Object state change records
____________________

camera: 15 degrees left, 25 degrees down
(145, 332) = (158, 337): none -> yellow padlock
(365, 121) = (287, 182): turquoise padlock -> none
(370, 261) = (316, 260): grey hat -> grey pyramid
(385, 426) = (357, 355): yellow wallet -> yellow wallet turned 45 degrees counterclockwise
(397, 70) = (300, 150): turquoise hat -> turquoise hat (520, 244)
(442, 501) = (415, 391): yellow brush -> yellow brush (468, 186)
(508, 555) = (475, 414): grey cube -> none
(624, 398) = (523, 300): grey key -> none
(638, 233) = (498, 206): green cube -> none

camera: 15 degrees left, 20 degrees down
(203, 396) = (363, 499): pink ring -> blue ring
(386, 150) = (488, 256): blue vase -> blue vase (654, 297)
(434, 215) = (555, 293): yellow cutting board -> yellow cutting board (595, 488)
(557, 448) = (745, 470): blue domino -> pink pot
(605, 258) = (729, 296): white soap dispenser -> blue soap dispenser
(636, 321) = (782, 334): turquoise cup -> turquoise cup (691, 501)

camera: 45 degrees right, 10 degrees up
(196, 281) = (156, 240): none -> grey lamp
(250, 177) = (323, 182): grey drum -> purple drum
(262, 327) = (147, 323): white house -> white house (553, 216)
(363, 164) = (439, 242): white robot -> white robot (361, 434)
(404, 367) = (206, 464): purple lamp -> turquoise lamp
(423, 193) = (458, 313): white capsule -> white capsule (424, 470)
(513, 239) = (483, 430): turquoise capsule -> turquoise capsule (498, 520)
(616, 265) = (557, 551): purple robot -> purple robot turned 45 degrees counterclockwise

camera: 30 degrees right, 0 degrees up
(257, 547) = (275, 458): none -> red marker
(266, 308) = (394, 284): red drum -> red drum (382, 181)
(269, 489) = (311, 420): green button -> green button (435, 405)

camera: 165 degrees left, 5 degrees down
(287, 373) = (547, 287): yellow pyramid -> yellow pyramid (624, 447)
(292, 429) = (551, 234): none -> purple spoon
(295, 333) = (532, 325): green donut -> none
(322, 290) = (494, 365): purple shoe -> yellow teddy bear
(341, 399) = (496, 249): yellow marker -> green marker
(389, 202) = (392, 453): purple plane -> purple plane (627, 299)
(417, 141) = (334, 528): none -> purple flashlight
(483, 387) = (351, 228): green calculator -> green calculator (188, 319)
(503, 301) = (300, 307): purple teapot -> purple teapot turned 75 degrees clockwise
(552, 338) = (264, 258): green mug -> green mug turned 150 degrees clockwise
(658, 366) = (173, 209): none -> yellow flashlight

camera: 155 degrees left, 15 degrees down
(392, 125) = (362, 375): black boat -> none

____________________

[Problem] Go through the entries and filter for lines holding the word "right"; copy each match.

[Problem solution]
camera: 45 degrees right, 10 degrees up
camera: 30 degrees right, 0 degrees up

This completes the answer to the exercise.